→ **WHAT TO WORK ON**: Drop the pictures; give again exactly the lines from the one holding "U201 pin GND: 3V3 -> GND" through the end of the data.
--- EXTRACTED INFORMATION ---
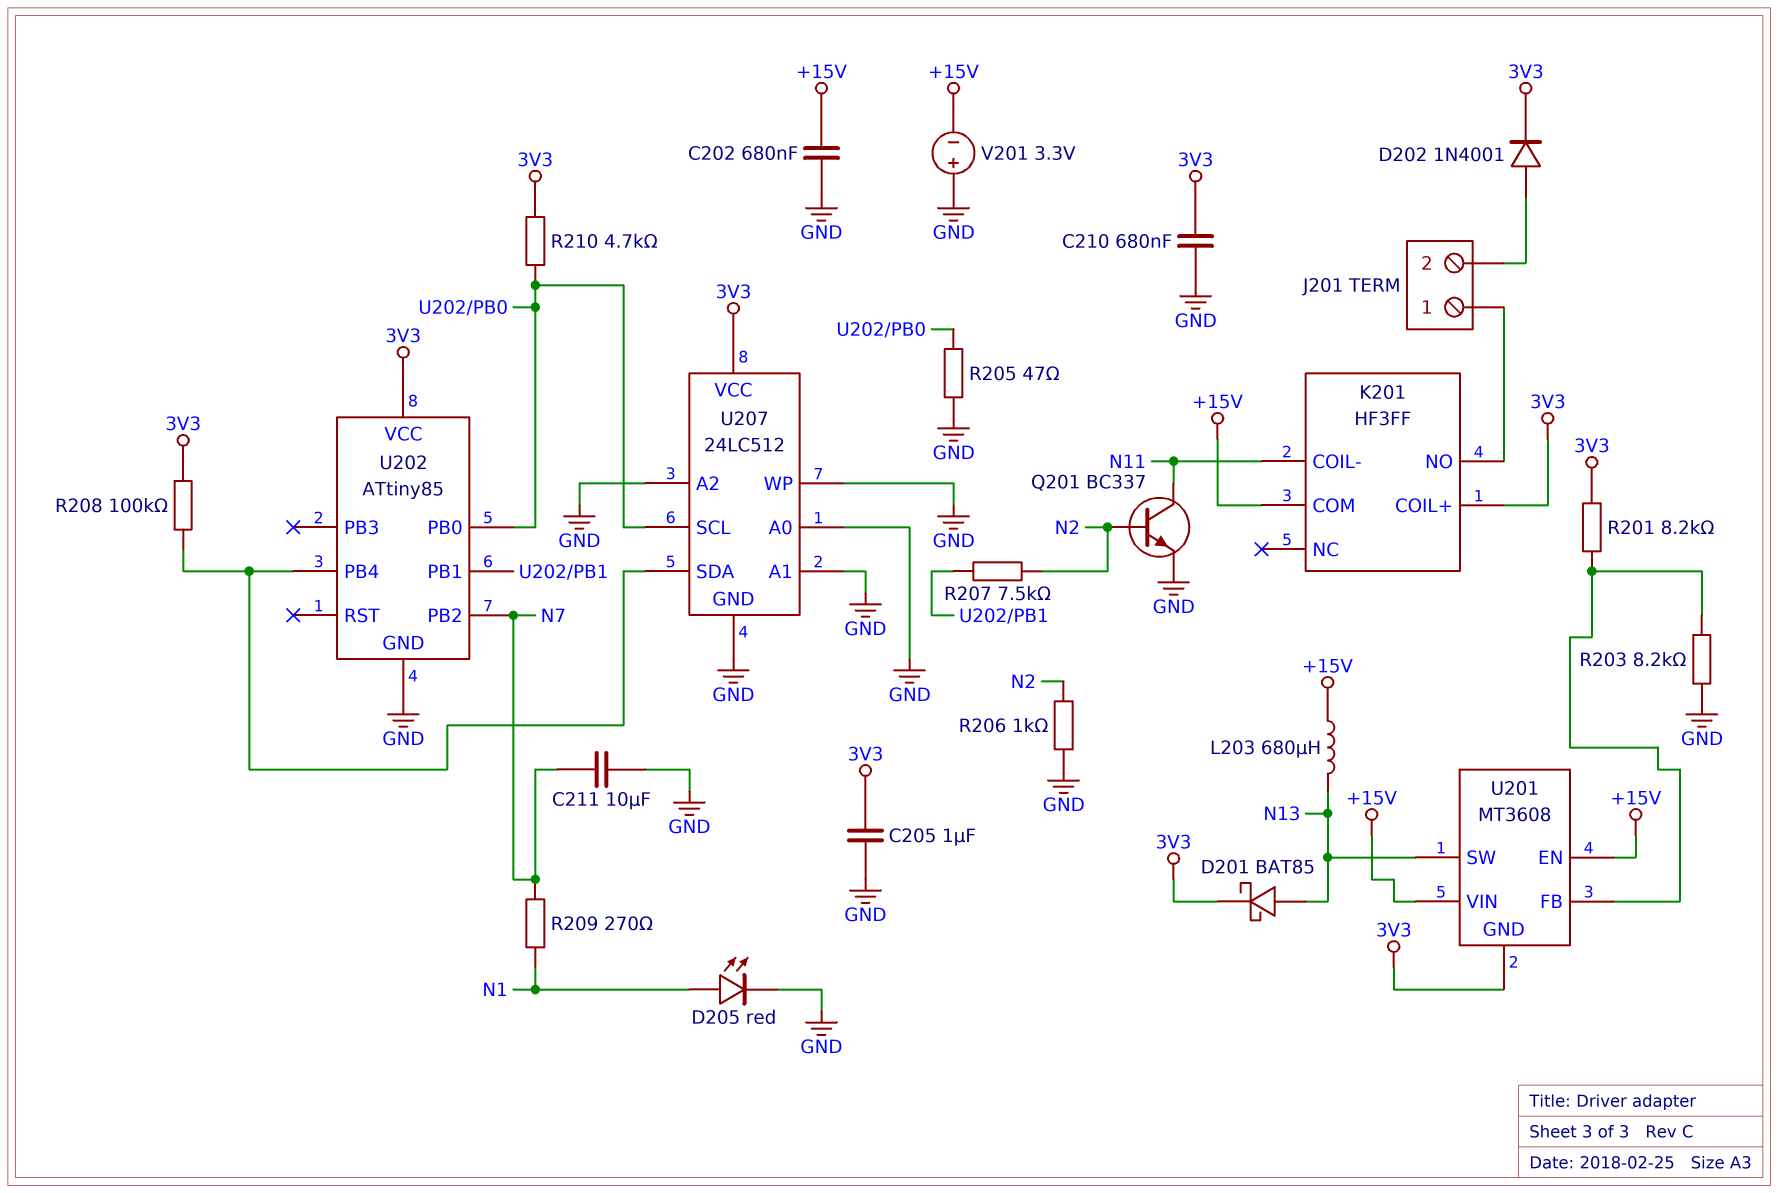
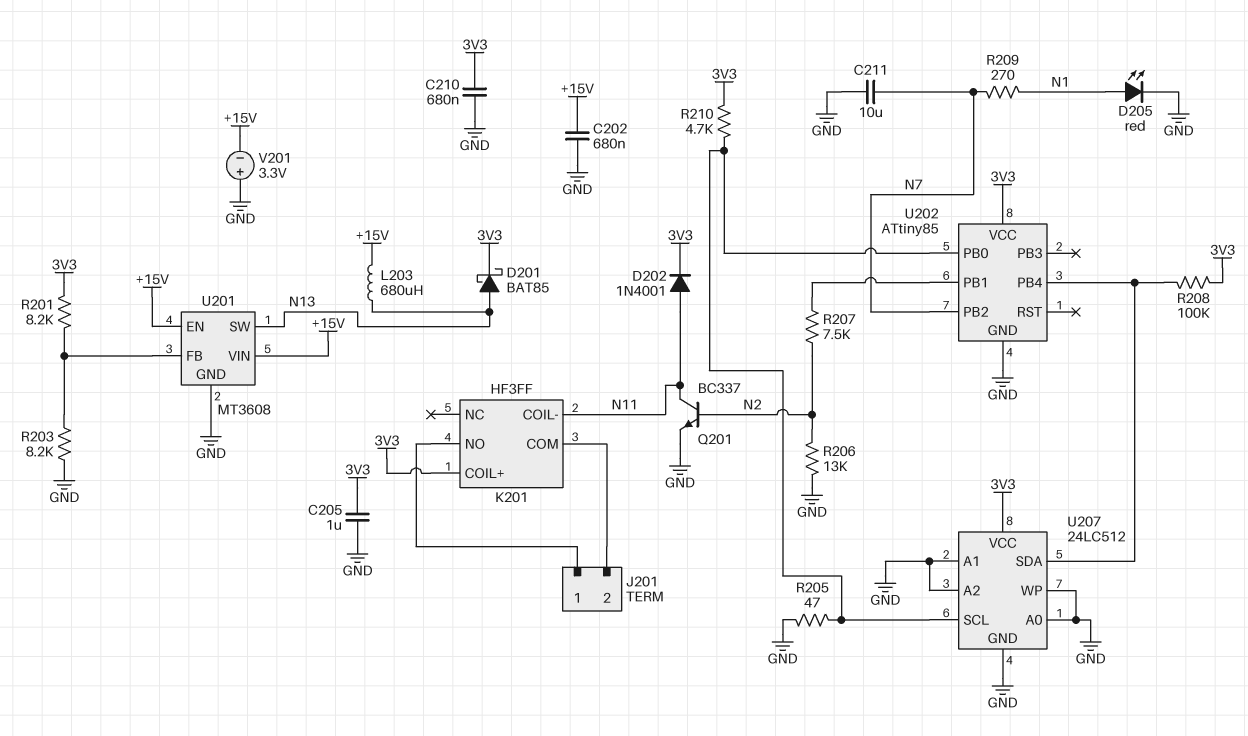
D202: diode 1N4001 (A J201/2, K 3V3) -> diode 1N4001 (A N11, K 3V3)
K201 pin COM: +15V -> J201/2
R206: 1k (GND, N2) -> 13k (GND, N2)
U201 pin GND: 3V3 -> GND

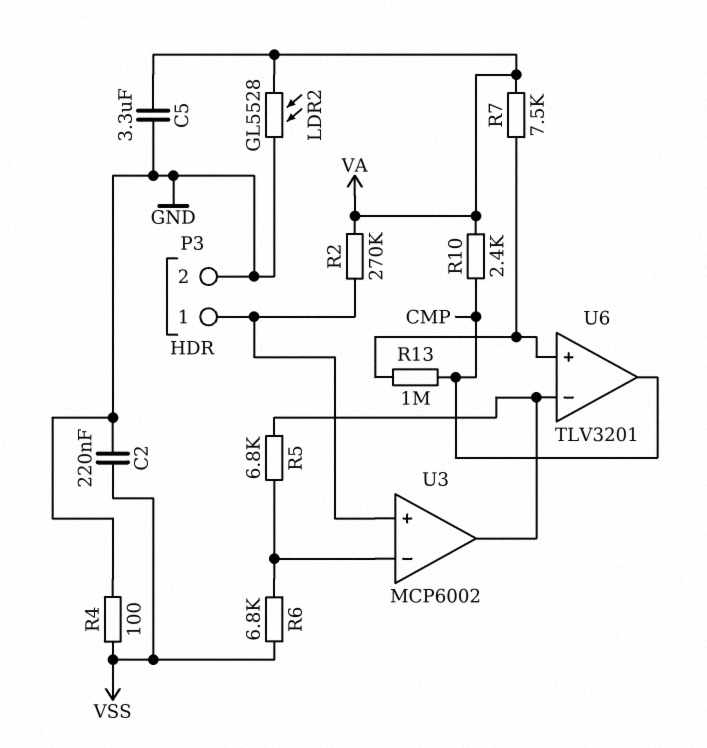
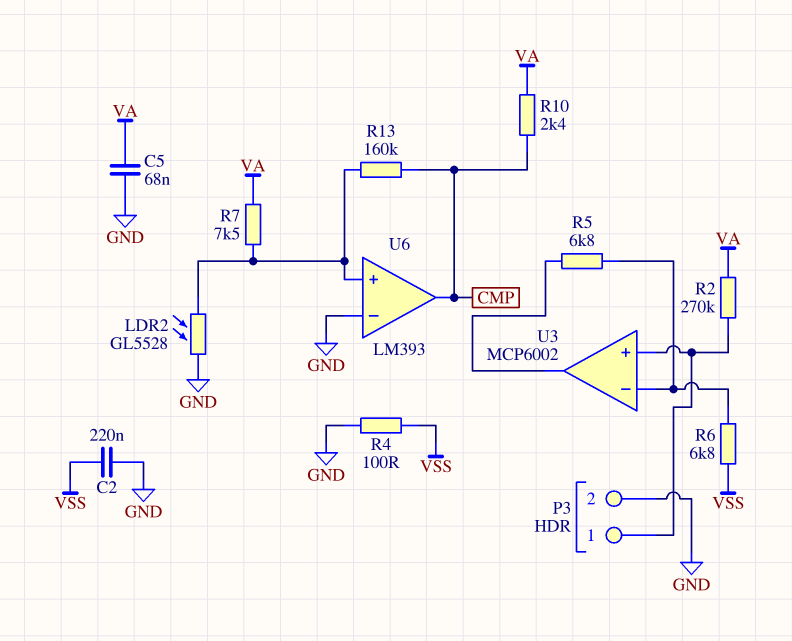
C5: 3.3uF (GND, VA) -> 68nF (GND, VA)
LDR2: GL5528 (GND, VA) -> GL5528 (GND, U6/in+)
R13: 1M (CMP, U6/in+) -> 160k (CMP, U6/in+)
U6: TLV3201 -> LM393
U6 pin in-: U3/out -> GND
---
→ **SOLUTION TO THIS TASK**:
U201 pin GND: 3V3 -> GND

C5: 3.3uF (GND, VA) -> 68nF (GND, VA)
LDR2: GL5528 (GND, VA) -> GL5528 (GND, U6/in+)
R13: 1M (CMP, U6/in+) -> 160k (CMP, U6/in+)
U6: TLV3201 -> LM393
U6 pin in-: U3/out -> GND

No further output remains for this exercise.